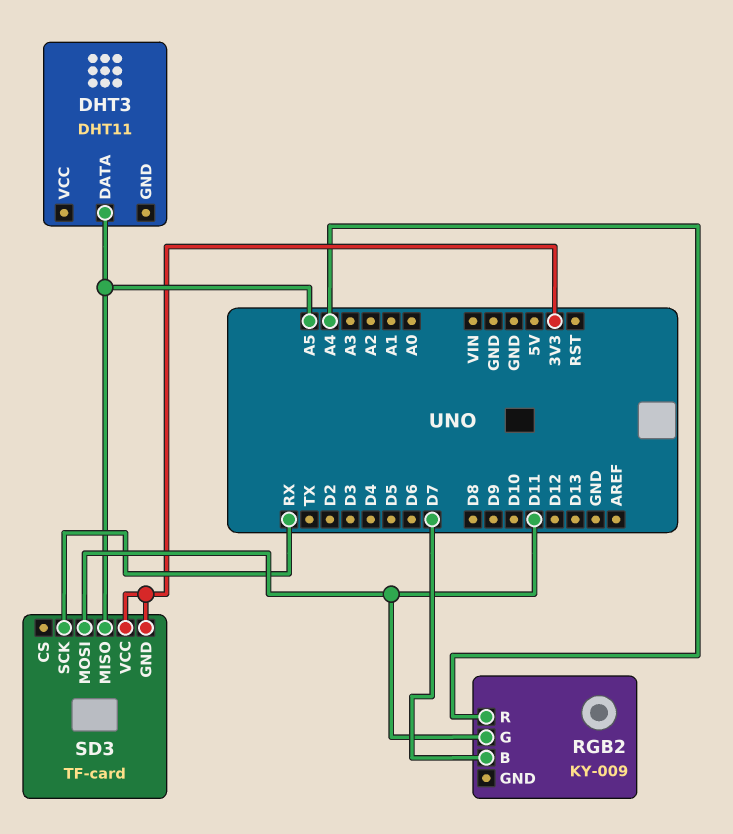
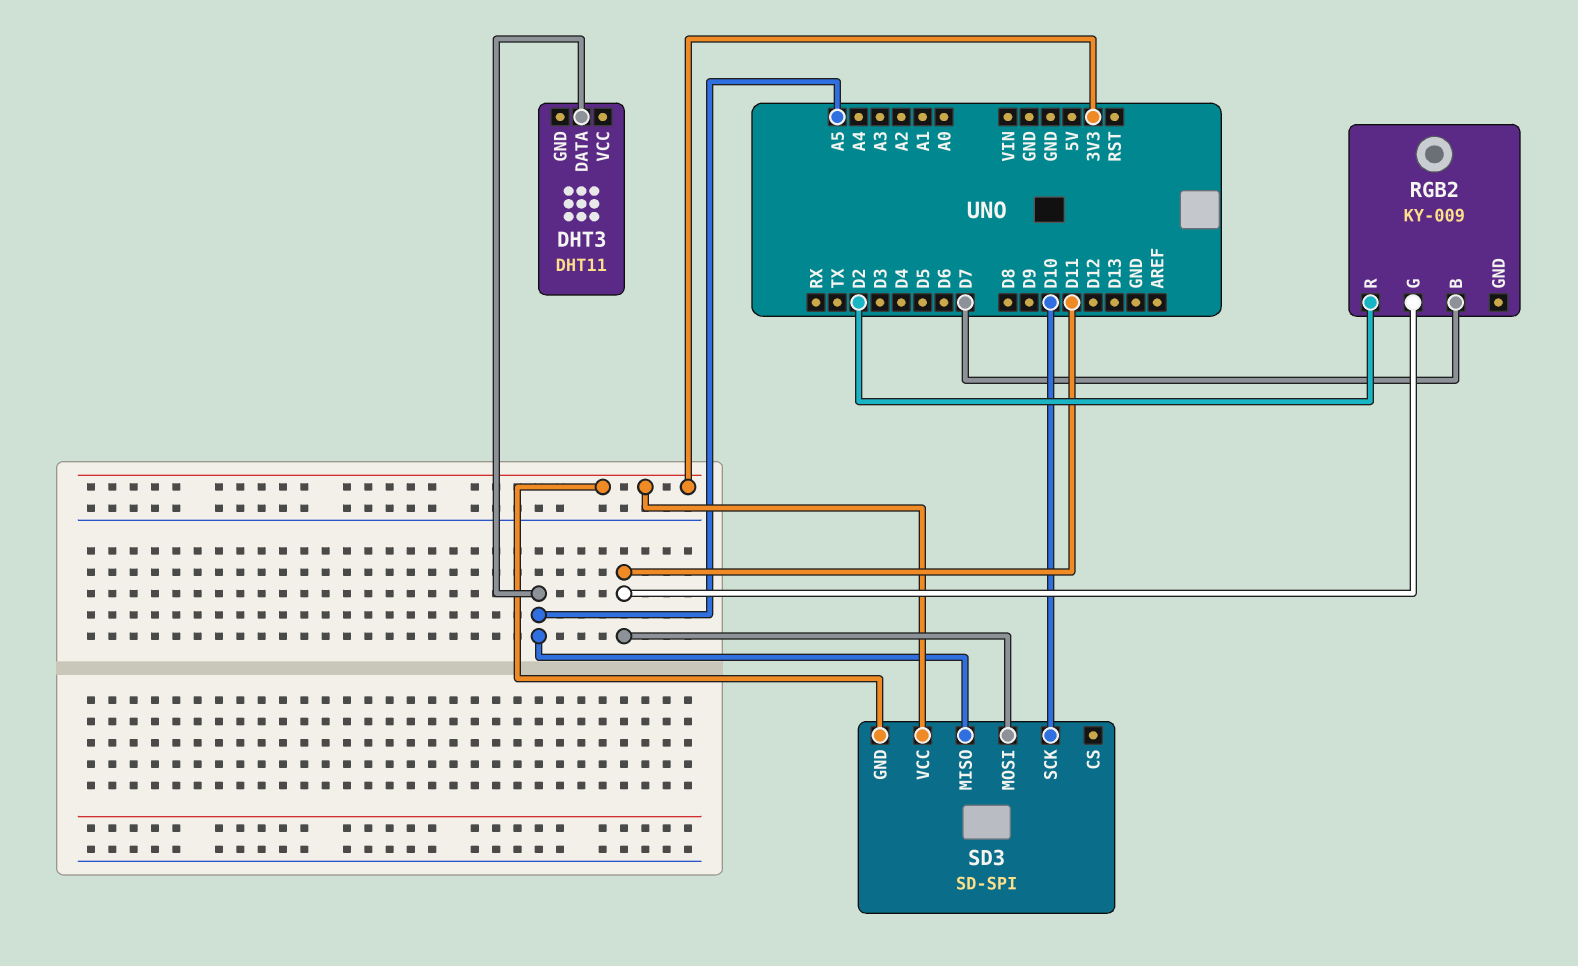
RGB2 pin R: A4 -> D2
SD3: TF-card -> SD-SPI
SD3 pin SCK: RX -> D10

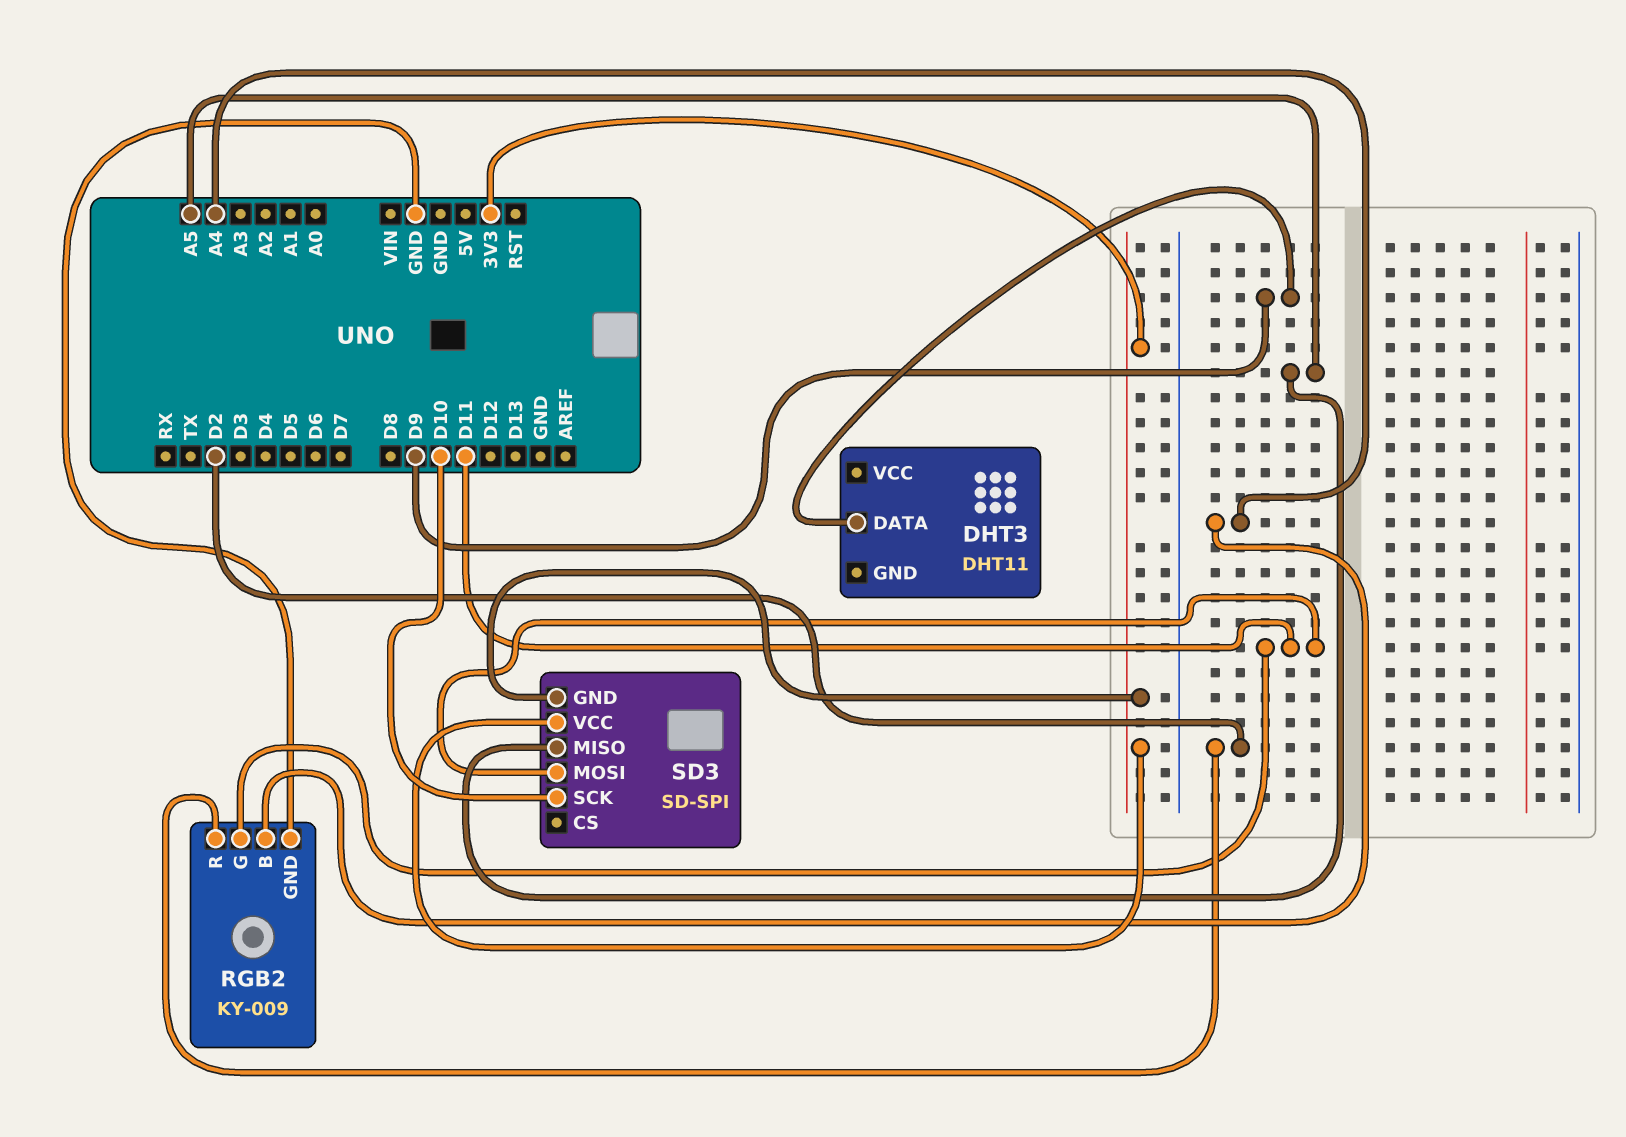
DHT3 pin DATA: A5 -> D9
RGB2 pin B: D7 -> A4
RGB2 pin GND: none -> GND

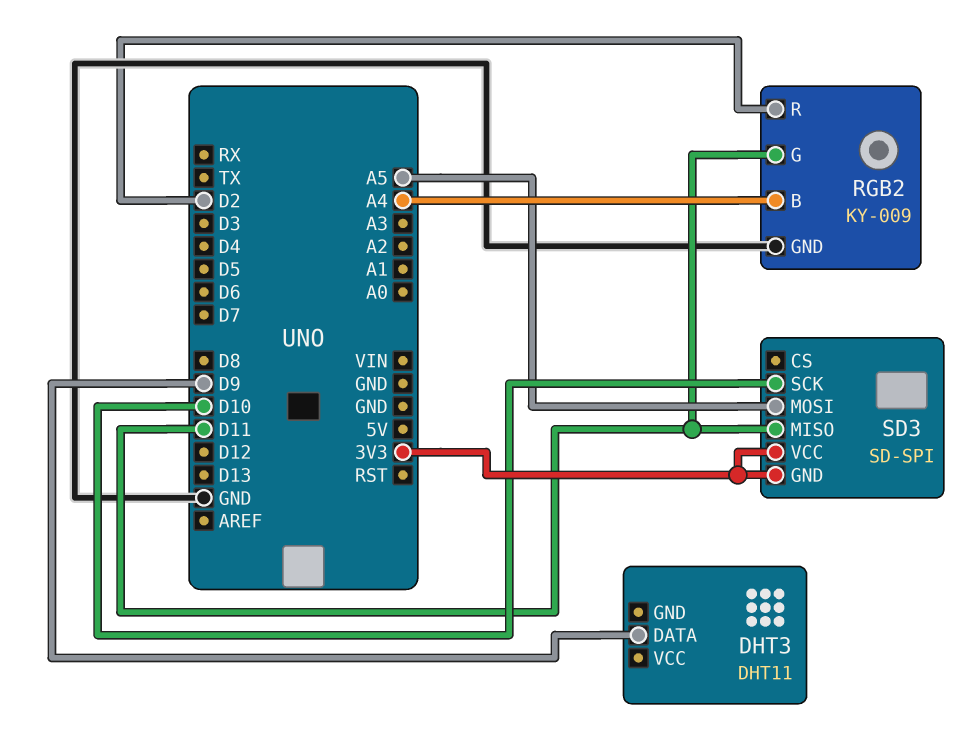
SD3 pin MISO: A5 -> D11
SD3 pin MOSI: D11 -> A5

○ ○ ○ ○ ○ ○ ○

Transcribe all the lines above exactly; any image among them is skipped.

Response to the task:
RGB2 pin R: A4 -> D2
SD3: TF-card -> SD-SPI
SD3 pin SCK: RX -> D10

DHT3 pin DATA: A5 -> D9
RGB2 pin B: D7 -> A4
RGB2 pin GND: none -> GND

SD3 pin MISO: A5 -> D11
SD3 pin MOSI: D11 -> A5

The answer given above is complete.